» TASK TO COMPLETE
Update the material below by changing every "brown arrow" to "gray arrow" and keeping all other text the same. Leave the picture lines out of your answer.

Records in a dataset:
══════════
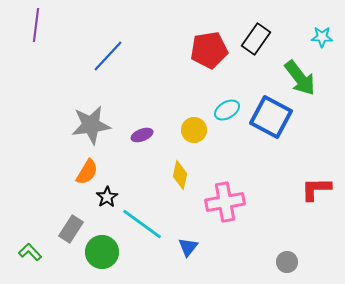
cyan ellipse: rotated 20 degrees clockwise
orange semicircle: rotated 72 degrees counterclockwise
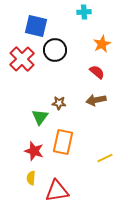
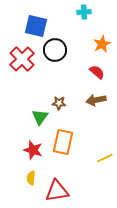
red star: moved 1 px left, 1 px up
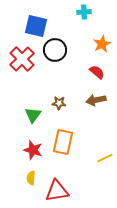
green triangle: moved 7 px left, 2 px up
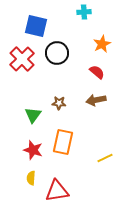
black circle: moved 2 px right, 3 px down
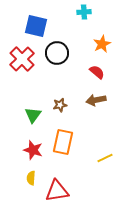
brown star: moved 1 px right, 2 px down; rotated 16 degrees counterclockwise
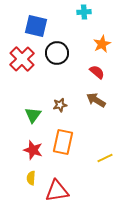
brown arrow: rotated 42 degrees clockwise
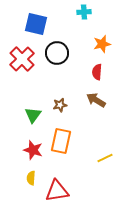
blue square: moved 2 px up
orange star: rotated 12 degrees clockwise
red semicircle: rotated 126 degrees counterclockwise
orange rectangle: moved 2 px left, 1 px up
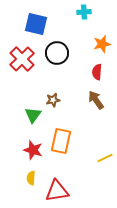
brown arrow: rotated 24 degrees clockwise
brown star: moved 7 px left, 5 px up
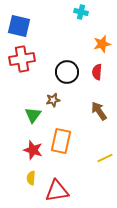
cyan cross: moved 3 px left; rotated 16 degrees clockwise
blue square: moved 17 px left, 2 px down
black circle: moved 10 px right, 19 px down
red cross: rotated 35 degrees clockwise
brown arrow: moved 3 px right, 11 px down
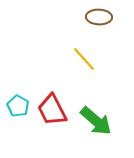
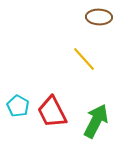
red trapezoid: moved 2 px down
green arrow: rotated 104 degrees counterclockwise
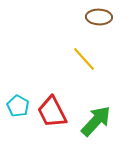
green arrow: rotated 16 degrees clockwise
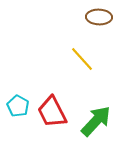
yellow line: moved 2 px left
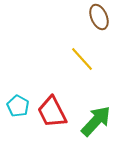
brown ellipse: rotated 65 degrees clockwise
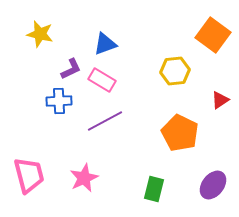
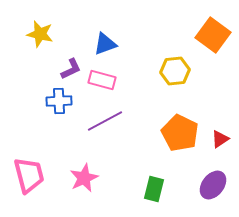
pink rectangle: rotated 16 degrees counterclockwise
red triangle: moved 39 px down
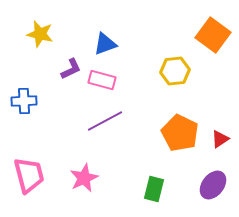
blue cross: moved 35 px left
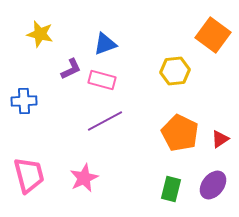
green rectangle: moved 17 px right
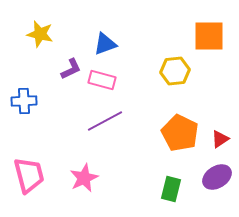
orange square: moved 4 px left, 1 px down; rotated 36 degrees counterclockwise
purple ellipse: moved 4 px right, 8 px up; rotated 20 degrees clockwise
══════════
» SOLUTION TO THE PROBLEM
cyan ellipse: rotated 20 degrees clockwise
orange semicircle: rotated 72 degrees counterclockwise
red star: moved 1 px left, 1 px up
green triangle: moved 7 px left, 2 px up
black circle: moved 2 px right, 3 px down
brown star: moved 1 px right, 2 px down; rotated 16 degrees counterclockwise
gray arrow: rotated 42 degrees clockwise
blue square: moved 2 px up
orange star: rotated 12 degrees clockwise
red semicircle: rotated 126 degrees counterclockwise
orange rectangle: moved 2 px left, 1 px up
gray arrow: rotated 24 degrees clockwise
brown star: moved 7 px left, 5 px up
cyan cross: moved 3 px left; rotated 16 degrees clockwise
blue square: moved 17 px left, 2 px down
black circle: moved 10 px right, 19 px down
red cross: rotated 35 degrees clockwise
gray arrow: moved 3 px right, 11 px down
red trapezoid: moved 2 px down
green arrow: rotated 104 degrees counterclockwise
green arrow: rotated 16 degrees clockwise
yellow line: moved 2 px left
brown ellipse: rotated 65 degrees clockwise
pink rectangle: rotated 16 degrees counterclockwise
red triangle: moved 39 px down
blue cross: moved 35 px left
green rectangle: moved 17 px right
orange square: moved 4 px left, 1 px down; rotated 36 degrees counterclockwise
purple ellipse: moved 4 px right, 8 px up; rotated 20 degrees clockwise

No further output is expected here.